» **PROMPT**
Take each line in the entries below that holds "right" and show it.

» **DATA**
**********
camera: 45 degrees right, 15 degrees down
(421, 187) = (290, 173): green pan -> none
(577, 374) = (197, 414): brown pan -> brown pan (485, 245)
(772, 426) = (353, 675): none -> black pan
**********
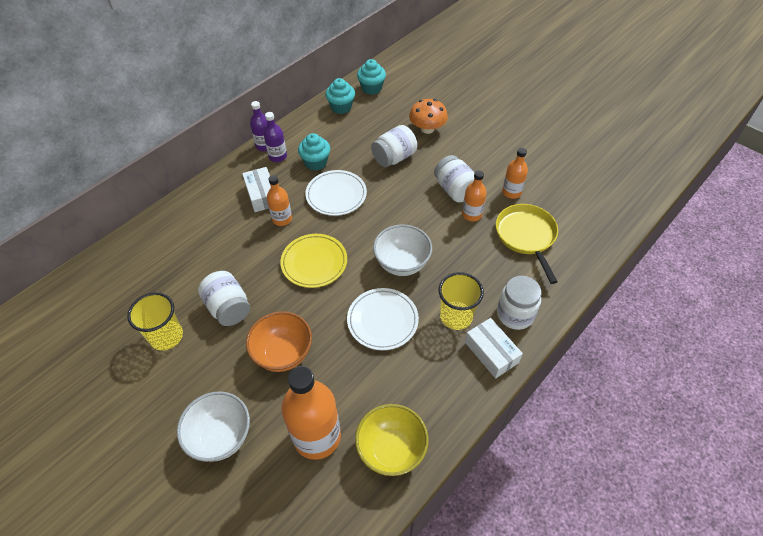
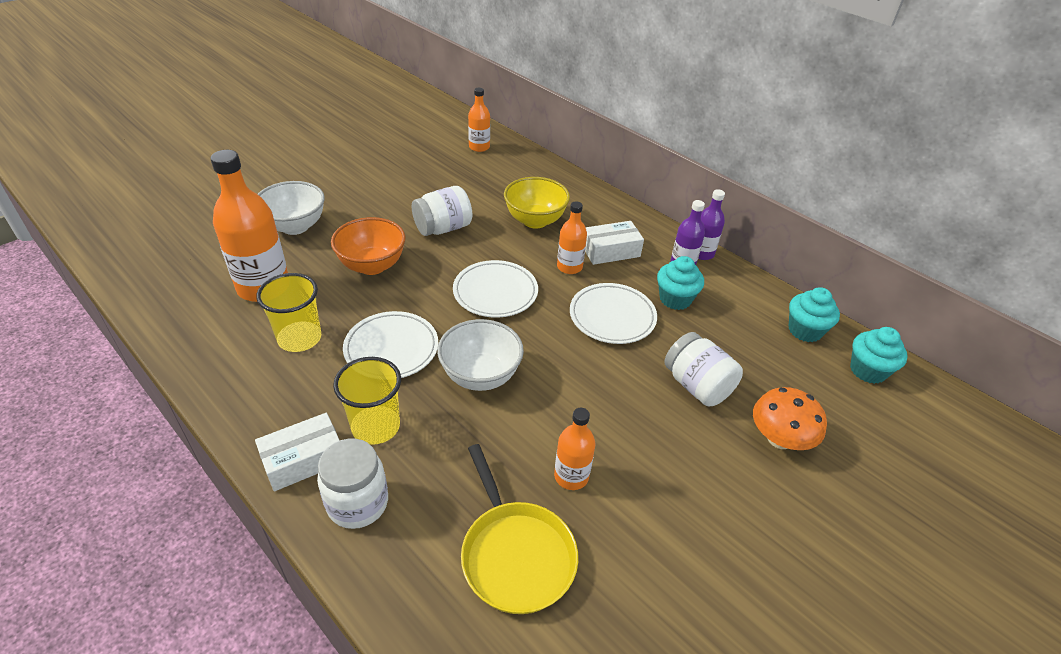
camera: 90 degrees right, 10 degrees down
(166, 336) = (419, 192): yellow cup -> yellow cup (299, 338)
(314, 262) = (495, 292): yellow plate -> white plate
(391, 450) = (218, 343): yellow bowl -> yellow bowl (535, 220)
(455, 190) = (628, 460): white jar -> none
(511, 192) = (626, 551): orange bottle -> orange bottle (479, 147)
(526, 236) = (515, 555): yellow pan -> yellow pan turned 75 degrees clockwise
**********
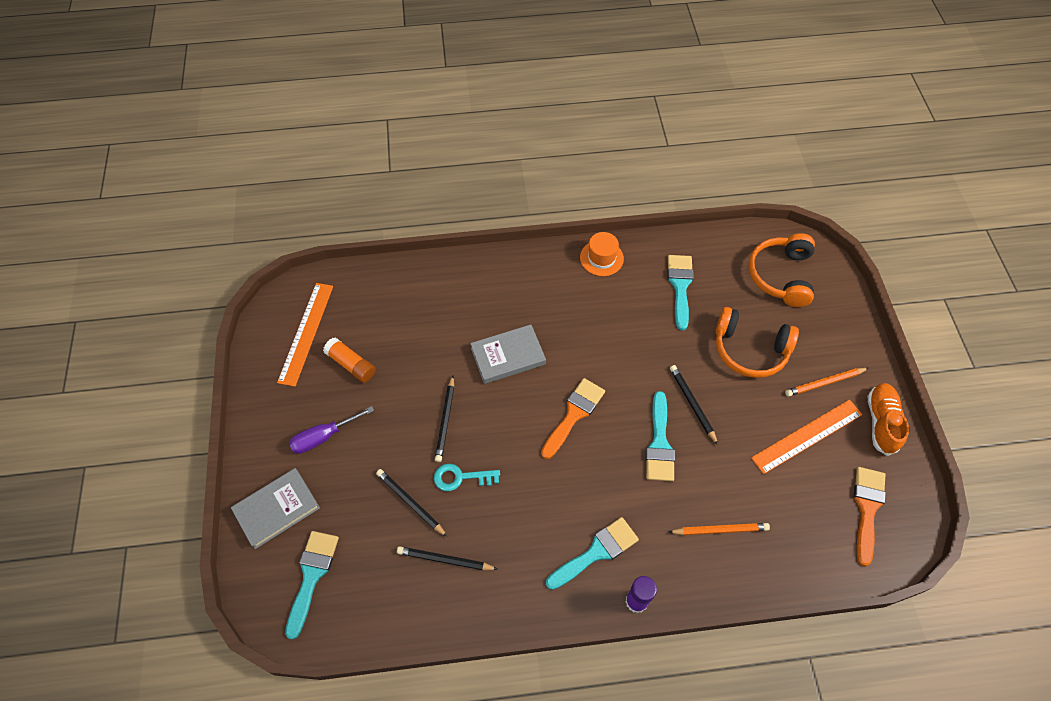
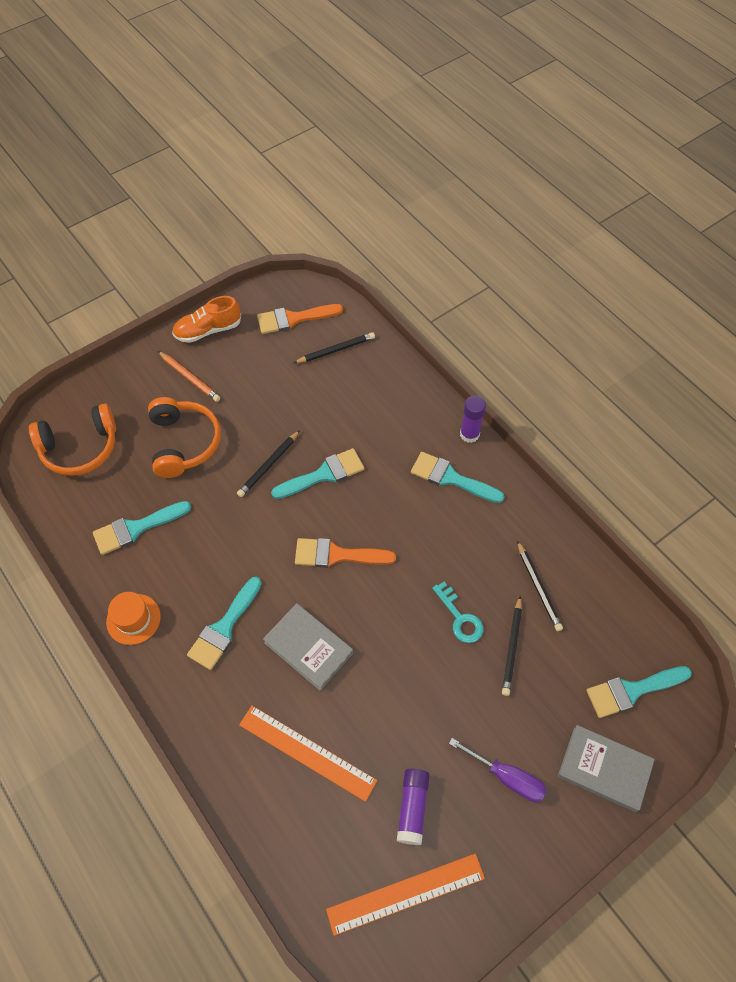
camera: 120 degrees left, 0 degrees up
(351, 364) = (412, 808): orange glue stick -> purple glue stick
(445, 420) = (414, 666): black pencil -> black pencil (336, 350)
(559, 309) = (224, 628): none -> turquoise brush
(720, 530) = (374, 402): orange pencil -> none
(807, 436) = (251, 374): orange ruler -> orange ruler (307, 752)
**********
» **RESPONSE AREA**
camera: 45 degrees right, 15 degrees down
camera: 90 degrees right, 10 degrees down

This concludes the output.